- **Task details**: For the entries below, say how many lines hold the word "black", with the number as the only reply.

◇ ◇ ◇ ◇

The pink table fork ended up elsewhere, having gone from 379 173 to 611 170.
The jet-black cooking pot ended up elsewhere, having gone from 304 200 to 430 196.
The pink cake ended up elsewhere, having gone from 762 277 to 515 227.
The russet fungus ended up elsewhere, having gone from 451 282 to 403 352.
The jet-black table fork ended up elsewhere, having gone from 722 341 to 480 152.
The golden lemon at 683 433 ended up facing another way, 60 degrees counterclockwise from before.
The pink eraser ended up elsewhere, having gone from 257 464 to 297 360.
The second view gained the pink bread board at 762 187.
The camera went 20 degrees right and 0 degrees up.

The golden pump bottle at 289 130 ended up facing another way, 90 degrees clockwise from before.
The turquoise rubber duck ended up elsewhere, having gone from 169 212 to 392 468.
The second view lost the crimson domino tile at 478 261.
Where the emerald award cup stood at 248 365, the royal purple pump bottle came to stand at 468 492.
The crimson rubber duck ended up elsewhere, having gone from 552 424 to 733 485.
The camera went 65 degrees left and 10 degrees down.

◇ ◇ ◇ ◇

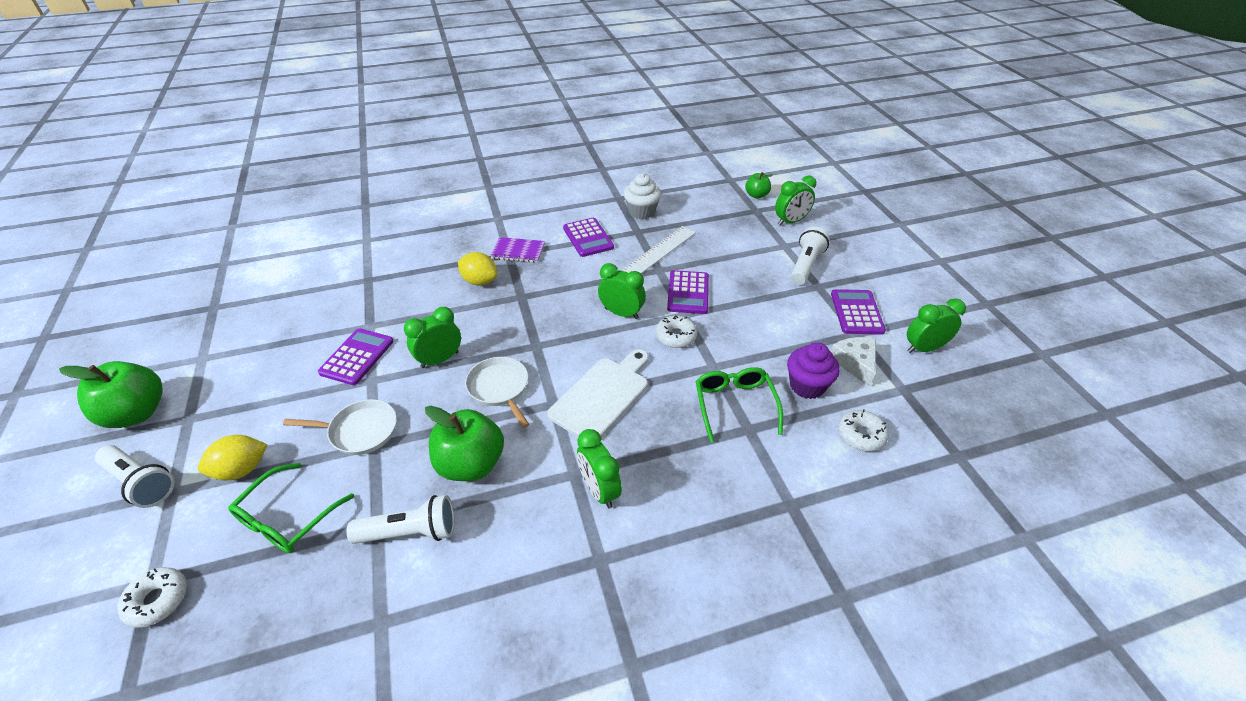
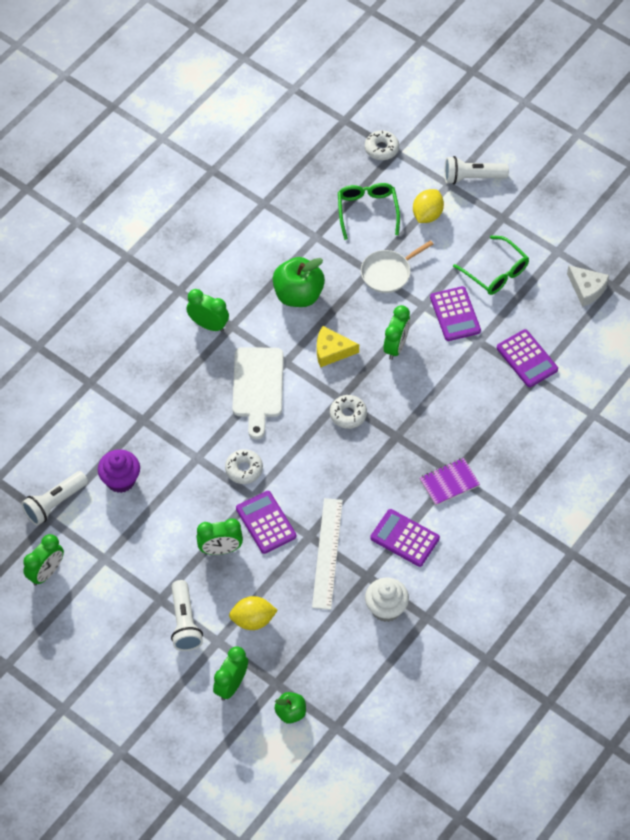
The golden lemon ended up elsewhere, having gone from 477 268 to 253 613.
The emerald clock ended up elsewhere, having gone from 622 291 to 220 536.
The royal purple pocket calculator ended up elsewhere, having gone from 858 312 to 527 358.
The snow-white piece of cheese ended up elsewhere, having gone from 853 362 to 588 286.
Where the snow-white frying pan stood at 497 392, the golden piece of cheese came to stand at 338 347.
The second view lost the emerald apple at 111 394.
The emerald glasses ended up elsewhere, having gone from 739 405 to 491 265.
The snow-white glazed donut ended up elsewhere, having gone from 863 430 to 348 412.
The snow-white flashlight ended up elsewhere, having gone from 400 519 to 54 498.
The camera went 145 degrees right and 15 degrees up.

◇ ◇ ◇ ◇

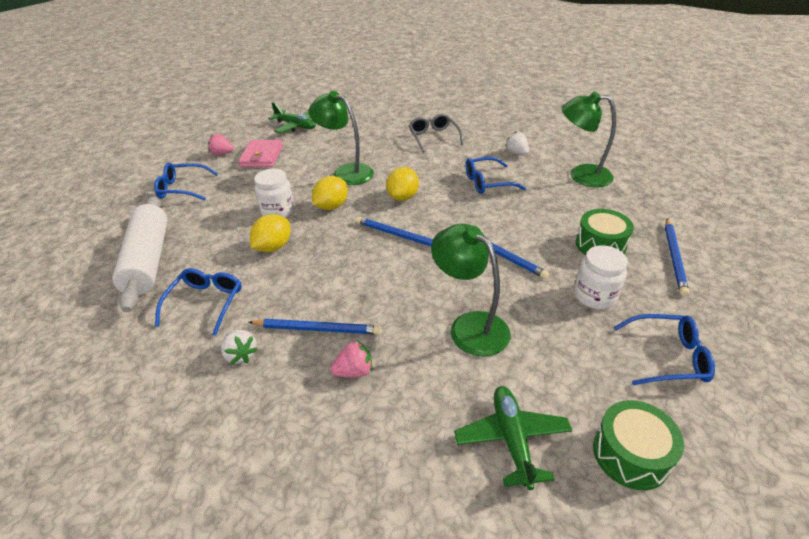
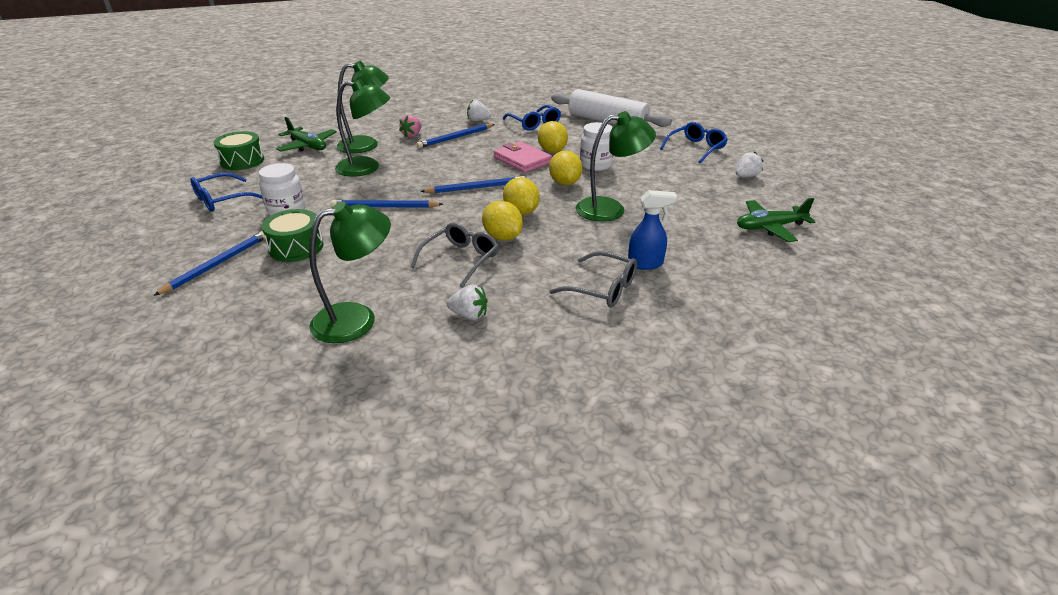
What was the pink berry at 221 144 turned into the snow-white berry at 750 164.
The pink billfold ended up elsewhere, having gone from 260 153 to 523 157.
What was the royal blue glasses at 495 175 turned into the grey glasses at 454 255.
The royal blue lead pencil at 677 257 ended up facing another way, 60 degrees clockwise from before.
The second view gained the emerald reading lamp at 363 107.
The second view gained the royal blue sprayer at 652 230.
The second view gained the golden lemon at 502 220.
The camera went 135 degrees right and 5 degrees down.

◇ ◇ ◇ ◇

- **Exercise result**: 2